_About this exercise_
For each line of the data below that includes the string "calculatrice", count one, and answer with the sum only.

################

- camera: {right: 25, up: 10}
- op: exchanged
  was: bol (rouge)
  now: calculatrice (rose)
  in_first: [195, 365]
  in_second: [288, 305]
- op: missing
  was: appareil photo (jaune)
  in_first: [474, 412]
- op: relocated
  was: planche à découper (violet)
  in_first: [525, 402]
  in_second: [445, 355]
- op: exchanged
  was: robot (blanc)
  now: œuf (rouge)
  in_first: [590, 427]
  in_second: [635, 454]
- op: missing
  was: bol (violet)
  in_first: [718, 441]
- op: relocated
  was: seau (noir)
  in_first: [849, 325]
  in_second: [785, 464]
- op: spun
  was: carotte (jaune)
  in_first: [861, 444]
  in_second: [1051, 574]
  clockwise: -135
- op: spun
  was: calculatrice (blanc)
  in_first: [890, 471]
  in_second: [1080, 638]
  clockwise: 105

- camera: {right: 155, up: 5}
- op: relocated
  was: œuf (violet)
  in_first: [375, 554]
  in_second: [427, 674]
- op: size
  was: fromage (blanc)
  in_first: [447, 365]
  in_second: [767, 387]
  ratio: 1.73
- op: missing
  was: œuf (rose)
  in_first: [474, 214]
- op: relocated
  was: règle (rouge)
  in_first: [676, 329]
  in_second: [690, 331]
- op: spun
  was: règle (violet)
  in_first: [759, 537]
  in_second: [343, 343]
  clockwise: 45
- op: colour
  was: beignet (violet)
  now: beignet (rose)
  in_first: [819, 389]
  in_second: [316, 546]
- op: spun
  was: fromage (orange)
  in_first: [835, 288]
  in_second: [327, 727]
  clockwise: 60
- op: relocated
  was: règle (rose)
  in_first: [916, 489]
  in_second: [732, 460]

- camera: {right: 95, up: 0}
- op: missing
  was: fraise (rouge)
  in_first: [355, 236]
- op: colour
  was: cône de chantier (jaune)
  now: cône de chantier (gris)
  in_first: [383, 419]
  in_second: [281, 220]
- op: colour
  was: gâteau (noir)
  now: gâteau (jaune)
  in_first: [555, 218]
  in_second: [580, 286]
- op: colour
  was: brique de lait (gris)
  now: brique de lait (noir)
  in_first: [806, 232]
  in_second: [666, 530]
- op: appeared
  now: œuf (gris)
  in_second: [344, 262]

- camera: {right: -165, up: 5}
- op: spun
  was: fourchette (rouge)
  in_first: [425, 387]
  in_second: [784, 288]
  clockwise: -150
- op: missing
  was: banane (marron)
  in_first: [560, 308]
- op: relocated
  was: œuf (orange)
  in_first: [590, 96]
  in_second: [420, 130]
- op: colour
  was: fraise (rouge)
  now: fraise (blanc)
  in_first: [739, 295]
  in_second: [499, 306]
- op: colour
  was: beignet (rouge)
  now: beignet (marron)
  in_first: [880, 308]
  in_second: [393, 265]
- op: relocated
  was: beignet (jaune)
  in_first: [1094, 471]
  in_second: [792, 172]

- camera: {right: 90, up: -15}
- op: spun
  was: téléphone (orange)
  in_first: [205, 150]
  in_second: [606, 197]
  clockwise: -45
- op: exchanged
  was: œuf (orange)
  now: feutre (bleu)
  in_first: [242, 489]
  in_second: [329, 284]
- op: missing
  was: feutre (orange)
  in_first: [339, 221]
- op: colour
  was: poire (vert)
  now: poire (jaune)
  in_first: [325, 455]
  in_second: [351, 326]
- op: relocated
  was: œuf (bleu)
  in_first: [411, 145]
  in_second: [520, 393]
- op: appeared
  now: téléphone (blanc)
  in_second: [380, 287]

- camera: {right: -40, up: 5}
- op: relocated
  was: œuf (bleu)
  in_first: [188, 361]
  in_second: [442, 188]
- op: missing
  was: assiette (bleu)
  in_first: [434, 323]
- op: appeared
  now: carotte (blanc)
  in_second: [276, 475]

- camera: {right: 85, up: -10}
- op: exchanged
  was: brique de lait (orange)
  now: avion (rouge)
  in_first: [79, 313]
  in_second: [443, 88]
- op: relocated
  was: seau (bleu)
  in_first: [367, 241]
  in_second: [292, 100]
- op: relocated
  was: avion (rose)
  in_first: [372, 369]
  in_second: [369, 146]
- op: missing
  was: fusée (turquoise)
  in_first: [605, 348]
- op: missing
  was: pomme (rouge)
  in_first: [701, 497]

################

_Response to this exercise_
2